[Opening DATASET EXCERPTS section]

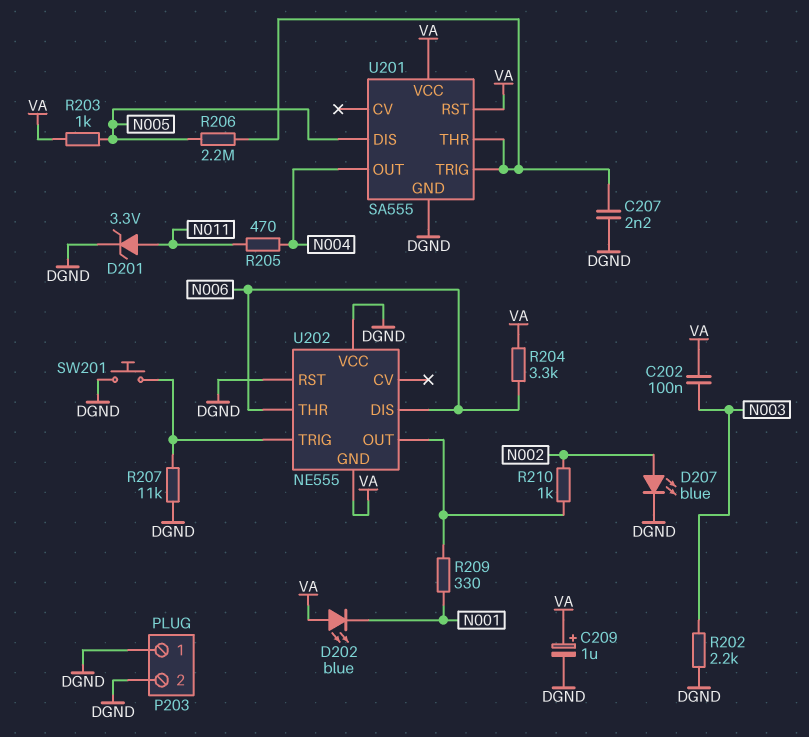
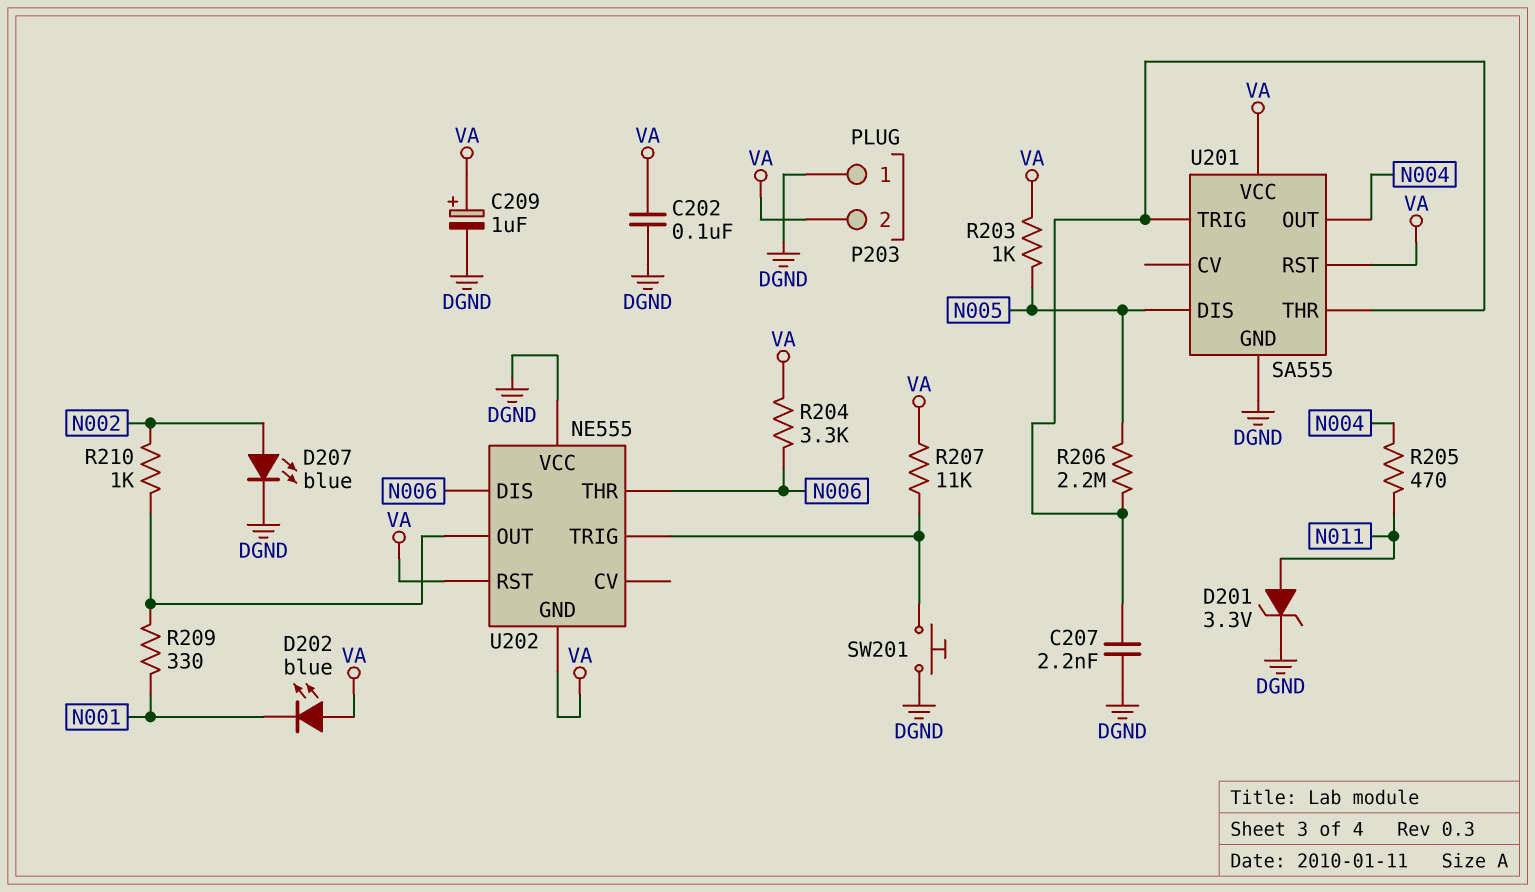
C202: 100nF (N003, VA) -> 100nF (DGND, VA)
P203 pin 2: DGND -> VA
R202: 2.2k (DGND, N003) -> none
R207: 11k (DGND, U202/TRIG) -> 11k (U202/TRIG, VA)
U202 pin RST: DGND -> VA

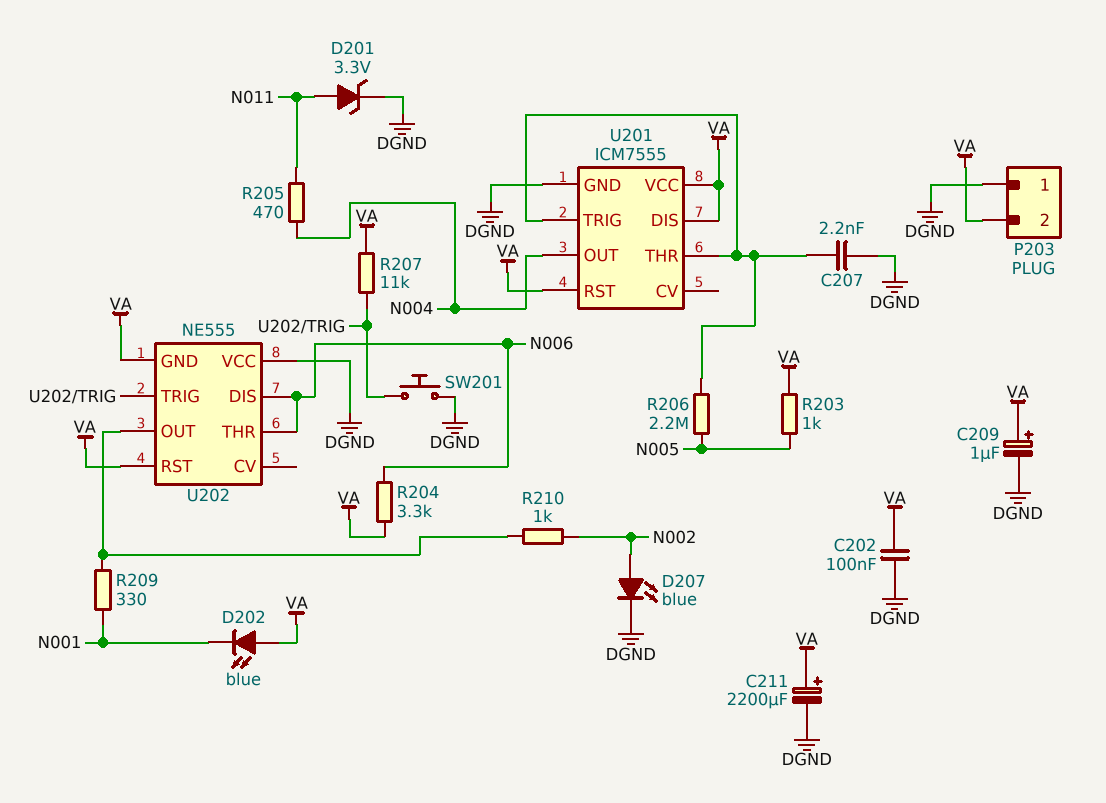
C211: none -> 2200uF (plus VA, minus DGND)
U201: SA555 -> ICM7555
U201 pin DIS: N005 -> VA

[Closing DATASET EXCERPTS section]

# WORK ORDER
Starting at the line that contains "R202: 2.2k (DGND, N003) -> none", transcribe each line through the last one of the entries above, exactly and without pictures.

# REPLY
R202: 2.2k (DGND, N003) -> none
R207: 11k (DGND, U202/TRIG) -> 11k (U202/TRIG, VA)
U202 pin RST: DGND -> VA

C211: none -> 2200uF (plus VA, minus DGND)
U201: SA555 -> ICM7555
U201 pin DIS: N005 -> VA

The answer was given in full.